- **TASK INSTRUCTIONS**
Look through the material below and count the lines with the string "arrow". Report only the count.

======== DATA SHOWN

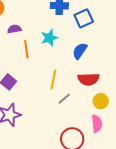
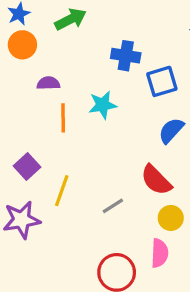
blue semicircle: (80, 51) -> (171, 130), moved
red semicircle: (89, 79) -> (156, 180), turned 40
yellow line: (53, 80) -> (62, 191), moved

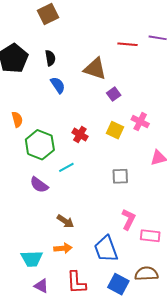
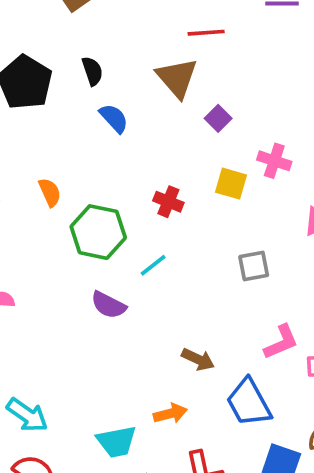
red line: (128, 44) -> (206, 33), moved
brown triangle: (95, 69) -> (177, 78), turned 40
pink L-shape: (128, 219) -> (281, 342), turned 50
brown arrow: (65, 221) -> (198, 359), moved

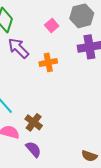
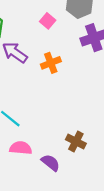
brown cross: (34, 122) -> (76, 141), moved

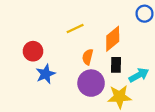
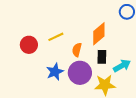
yellow line: (75, 28) -> (56, 37), moved
blue star: (46, 74) -> (55, 72), moved

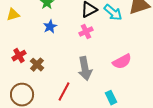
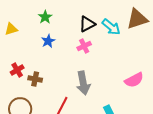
pink semicircle: (122, 62) -> (134, 80), moved
brown cross: (37, 65) -> (35, 79), turned -32

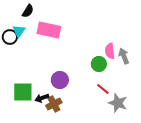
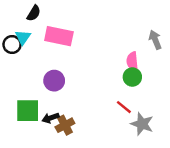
gray arrow: (124, 56) -> (155, 40), moved
green circle: (99, 64) -> (132, 77), moved
purple circle: (60, 80) -> (54, 81), moved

================

- **OUTPUT OF THE TASK**
2